= Prompt =
For the copy, please give all of the data again exactly and leave the pictures out.

= Supplied information =
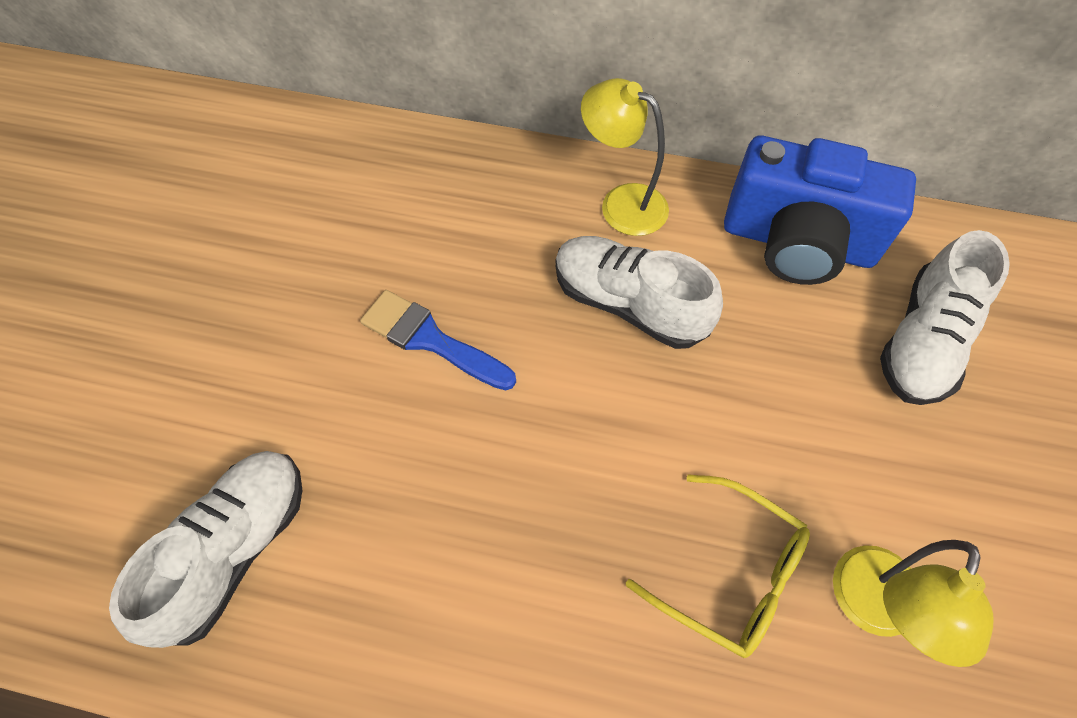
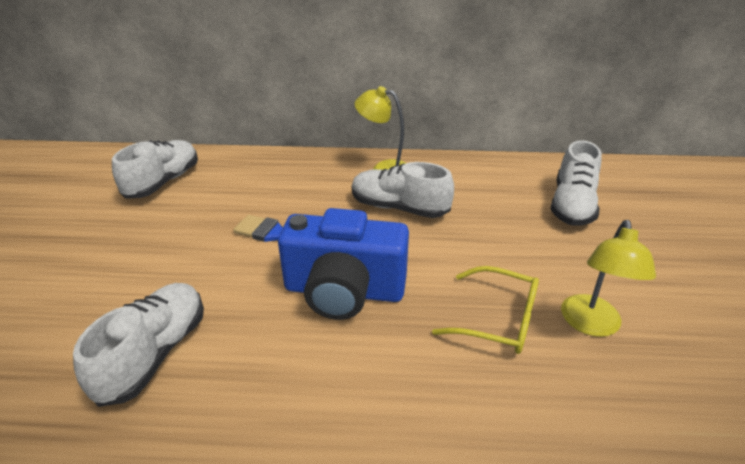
camera: 10 degrees left, 25 degrees down
(262, 187) = (163, 182): none -> white shoe
(797, 242) = (488, 174): blue camera -> blue camera (344, 291)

= Exercise response =
camera: 10 degrees left, 25 degrees down
(262, 187) = (163, 182): none -> white shoe
(797, 242) = (488, 174): blue camera -> blue camera (344, 291)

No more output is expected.